### EXTRACTED RECORDS
-- -- --

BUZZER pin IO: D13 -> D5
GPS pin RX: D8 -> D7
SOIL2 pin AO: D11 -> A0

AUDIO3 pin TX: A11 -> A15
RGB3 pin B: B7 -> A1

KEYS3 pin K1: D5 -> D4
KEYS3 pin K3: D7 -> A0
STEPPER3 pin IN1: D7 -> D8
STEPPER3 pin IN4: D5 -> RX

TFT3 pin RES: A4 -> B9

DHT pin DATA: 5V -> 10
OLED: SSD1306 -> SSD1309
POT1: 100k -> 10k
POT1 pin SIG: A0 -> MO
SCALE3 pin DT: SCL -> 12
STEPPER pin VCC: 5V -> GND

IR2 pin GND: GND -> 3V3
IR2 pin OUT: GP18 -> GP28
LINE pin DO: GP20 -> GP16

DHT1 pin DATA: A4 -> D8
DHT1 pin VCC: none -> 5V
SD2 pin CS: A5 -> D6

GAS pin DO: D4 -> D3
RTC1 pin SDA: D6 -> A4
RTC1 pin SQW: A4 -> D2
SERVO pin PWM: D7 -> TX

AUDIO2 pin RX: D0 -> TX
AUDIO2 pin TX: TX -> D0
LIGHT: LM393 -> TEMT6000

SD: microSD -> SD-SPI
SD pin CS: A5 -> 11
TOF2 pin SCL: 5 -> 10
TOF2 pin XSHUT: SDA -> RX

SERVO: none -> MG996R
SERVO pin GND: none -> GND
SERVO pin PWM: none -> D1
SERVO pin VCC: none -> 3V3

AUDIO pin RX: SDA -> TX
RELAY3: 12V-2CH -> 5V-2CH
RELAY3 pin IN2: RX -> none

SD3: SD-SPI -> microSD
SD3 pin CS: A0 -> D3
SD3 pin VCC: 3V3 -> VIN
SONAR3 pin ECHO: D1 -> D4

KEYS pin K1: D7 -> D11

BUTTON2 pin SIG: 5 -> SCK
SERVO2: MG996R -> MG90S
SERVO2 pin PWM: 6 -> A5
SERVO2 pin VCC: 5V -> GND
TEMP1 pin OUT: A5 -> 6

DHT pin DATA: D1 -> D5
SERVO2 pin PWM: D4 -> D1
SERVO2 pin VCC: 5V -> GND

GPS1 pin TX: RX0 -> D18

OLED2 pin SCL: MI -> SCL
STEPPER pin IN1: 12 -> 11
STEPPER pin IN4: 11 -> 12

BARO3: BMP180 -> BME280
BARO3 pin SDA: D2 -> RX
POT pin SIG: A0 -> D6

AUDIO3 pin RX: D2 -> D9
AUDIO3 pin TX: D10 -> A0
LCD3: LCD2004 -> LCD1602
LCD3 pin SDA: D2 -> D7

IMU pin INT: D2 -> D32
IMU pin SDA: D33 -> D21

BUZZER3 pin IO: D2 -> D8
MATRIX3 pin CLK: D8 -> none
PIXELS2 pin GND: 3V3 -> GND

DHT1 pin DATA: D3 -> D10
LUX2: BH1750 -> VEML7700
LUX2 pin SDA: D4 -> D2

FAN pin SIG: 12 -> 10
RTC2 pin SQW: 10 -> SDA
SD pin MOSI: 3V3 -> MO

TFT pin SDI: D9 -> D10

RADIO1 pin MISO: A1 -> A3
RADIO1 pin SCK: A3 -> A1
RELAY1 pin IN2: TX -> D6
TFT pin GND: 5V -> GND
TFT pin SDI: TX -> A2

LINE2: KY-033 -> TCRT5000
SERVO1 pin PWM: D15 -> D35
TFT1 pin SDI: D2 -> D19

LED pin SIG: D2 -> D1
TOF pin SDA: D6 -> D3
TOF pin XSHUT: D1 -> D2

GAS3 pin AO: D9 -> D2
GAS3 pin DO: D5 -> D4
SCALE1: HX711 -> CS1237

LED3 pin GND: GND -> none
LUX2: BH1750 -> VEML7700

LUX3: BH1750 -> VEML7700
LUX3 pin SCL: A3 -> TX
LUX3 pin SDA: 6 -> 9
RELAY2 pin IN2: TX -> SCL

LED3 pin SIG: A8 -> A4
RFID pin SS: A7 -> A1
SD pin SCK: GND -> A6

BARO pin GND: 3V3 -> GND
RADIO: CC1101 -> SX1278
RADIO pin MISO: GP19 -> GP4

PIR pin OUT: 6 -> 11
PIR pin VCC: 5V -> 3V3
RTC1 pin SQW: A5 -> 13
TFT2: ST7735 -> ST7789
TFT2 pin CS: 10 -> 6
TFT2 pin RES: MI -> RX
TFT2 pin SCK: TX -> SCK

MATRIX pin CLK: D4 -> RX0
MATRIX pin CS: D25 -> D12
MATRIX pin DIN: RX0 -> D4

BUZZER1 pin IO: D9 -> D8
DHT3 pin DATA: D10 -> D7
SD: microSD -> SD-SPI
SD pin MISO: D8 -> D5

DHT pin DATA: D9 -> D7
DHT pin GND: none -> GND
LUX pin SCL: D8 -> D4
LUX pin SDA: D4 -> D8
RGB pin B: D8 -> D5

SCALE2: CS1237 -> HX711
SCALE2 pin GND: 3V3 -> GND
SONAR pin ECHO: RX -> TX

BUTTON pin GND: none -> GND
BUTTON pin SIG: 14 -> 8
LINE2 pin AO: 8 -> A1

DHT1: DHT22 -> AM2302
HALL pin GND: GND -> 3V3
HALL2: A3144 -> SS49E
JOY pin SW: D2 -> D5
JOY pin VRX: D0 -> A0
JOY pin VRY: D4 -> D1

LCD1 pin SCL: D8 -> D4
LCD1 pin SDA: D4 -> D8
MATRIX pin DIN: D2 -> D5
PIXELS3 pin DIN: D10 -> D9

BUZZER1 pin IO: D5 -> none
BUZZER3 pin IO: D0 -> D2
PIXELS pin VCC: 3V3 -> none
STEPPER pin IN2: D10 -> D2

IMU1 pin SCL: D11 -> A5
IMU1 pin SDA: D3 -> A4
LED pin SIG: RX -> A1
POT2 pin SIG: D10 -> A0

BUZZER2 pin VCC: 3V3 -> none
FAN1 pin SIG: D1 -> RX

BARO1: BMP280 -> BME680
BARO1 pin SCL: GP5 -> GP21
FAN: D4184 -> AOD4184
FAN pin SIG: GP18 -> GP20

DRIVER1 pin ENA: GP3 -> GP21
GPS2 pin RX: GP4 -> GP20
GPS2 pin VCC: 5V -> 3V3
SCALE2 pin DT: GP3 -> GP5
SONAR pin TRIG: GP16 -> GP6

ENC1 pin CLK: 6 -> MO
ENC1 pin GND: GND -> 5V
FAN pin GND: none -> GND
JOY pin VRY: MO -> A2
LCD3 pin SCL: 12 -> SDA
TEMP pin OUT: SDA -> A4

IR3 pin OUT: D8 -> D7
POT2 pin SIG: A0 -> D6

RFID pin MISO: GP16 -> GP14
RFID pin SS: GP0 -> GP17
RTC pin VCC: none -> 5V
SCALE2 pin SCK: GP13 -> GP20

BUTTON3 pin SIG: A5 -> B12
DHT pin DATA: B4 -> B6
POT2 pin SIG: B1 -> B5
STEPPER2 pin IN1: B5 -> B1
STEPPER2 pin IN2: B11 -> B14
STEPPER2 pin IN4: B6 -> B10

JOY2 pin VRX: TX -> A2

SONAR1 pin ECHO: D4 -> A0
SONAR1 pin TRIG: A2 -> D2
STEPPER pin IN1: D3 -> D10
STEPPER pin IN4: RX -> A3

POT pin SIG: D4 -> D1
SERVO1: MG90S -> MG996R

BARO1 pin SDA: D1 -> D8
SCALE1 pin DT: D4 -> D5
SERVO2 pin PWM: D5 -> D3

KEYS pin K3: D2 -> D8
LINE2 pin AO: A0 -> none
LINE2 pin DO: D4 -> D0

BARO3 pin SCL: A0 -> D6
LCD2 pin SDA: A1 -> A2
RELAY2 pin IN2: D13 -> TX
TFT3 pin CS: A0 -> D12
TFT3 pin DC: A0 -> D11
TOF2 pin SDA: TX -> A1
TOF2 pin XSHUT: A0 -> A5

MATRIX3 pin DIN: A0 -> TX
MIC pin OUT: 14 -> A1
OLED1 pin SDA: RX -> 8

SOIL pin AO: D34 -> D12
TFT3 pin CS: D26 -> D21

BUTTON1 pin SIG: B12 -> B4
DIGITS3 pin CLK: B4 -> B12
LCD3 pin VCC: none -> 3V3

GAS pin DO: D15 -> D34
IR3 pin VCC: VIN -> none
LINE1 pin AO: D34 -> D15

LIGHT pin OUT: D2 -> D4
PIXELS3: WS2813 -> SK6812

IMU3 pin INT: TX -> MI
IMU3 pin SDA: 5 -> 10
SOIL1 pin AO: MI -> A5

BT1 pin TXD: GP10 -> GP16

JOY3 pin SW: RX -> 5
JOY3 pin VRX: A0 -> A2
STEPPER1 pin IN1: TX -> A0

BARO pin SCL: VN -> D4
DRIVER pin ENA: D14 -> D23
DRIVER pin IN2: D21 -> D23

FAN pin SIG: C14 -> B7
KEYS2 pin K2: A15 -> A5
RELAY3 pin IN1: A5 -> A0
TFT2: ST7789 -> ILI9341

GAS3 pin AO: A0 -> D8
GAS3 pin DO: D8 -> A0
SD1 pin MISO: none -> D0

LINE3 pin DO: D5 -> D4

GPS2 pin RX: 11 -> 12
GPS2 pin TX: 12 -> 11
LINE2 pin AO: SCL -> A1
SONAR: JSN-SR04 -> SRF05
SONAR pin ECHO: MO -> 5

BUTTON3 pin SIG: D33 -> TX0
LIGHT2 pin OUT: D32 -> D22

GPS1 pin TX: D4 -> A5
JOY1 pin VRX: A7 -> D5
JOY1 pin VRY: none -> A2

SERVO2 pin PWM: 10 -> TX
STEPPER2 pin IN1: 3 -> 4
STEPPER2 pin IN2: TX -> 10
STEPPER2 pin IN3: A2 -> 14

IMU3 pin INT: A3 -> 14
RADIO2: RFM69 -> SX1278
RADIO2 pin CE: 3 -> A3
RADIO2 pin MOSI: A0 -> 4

-- -- --

### TASK REQUIREMENTS
Each line in the entries above, starting at the line with "GAS3 pin DO: D5 -> D4" and ending at the line with "MATRIX pin DIN: RX0 -> D4", is to be printed exactly, and only those lines.

### RESULT OF THE TASK
GAS3 pin DO: D5 -> D4
SCALE1: HX711 -> CS1237

LED3 pin GND: GND -> none
LUX2: BH1750 -> VEML7700

LUX3: BH1750 -> VEML7700
LUX3 pin SCL: A3 -> TX
LUX3 pin SDA: 6 -> 9
RELAY2 pin IN2: TX -> SCL

LED3 pin SIG: A8 -> A4
RFID pin SS: A7 -> A1
SD pin SCK: GND -> A6

BARO pin GND: 3V3 -> GND
RADIO: CC1101 -> SX1278
RADIO pin MISO: GP19 -> GP4

PIR pin OUT: 6 -> 11
PIR pin VCC: 5V -> 3V3
RTC1 pin SQW: A5 -> 13
TFT2: ST7735 -> ST7789
TFT2 pin CS: 10 -> 6
TFT2 pin RES: MI -> RX
TFT2 pin SCK: TX -> SCK

MATRIX pin CLK: D4 -> RX0
MATRIX pin CS: D25 -> D12
MATRIX pin DIN: RX0 -> D4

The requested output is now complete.